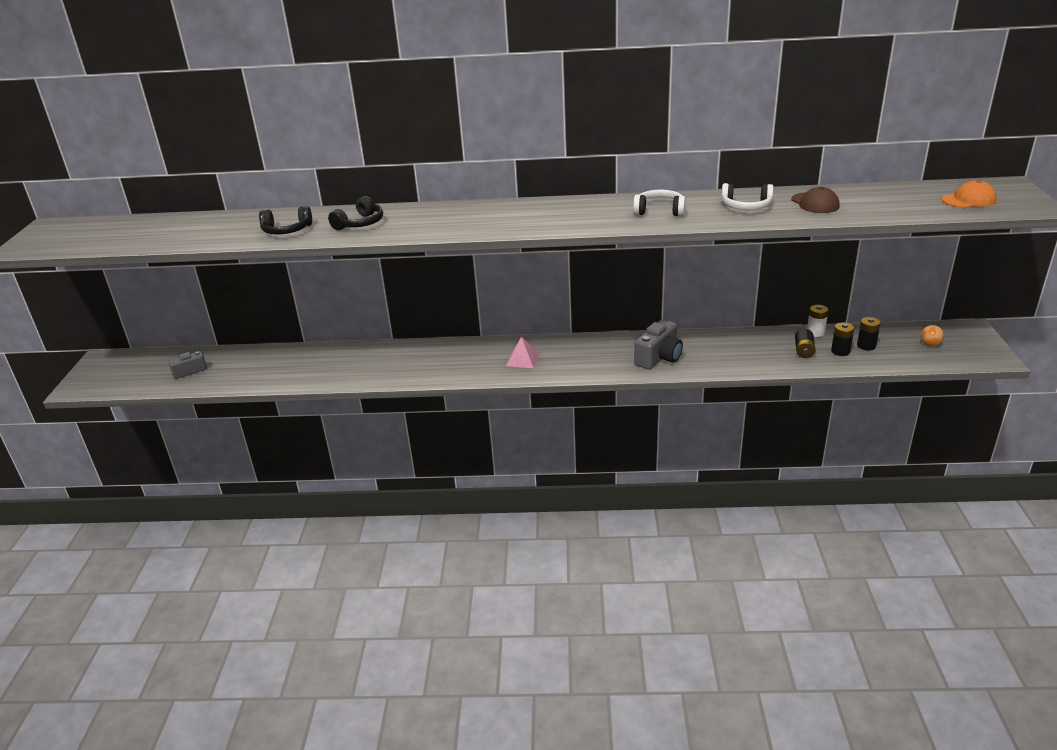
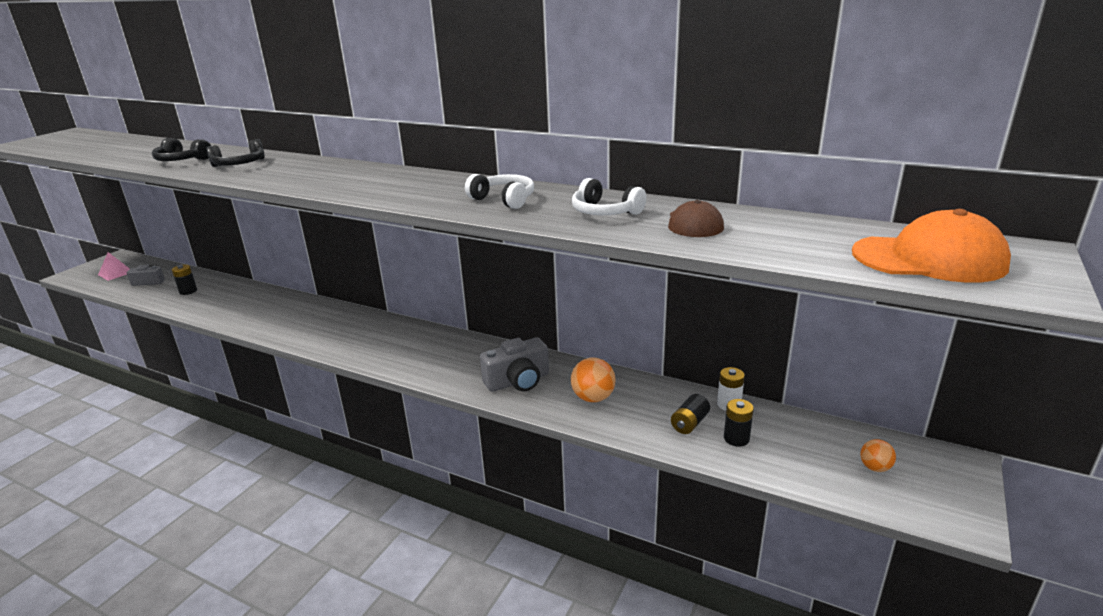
camera: 25 degrees right, 5 degrees down
(523, 359) = (390, 344): pink pyramid -> pink pyramid (116, 273)
(725, 353) = (593, 398): none -> orange ball
(866, 346) = (779, 441): black battery -> black battery (188, 291)
(969, 200) = (929, 259): orange cap -> orange cap, size x1.64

WORK TASK: Find every line in the records above that contains the word "orange", and copy each one.

RESULT FOR THIS EXERCISE:
(725, 353) = (593, 398): none -> orange ball
(969, 200) = (929, 259): orange cap -> orange cap, size x1.64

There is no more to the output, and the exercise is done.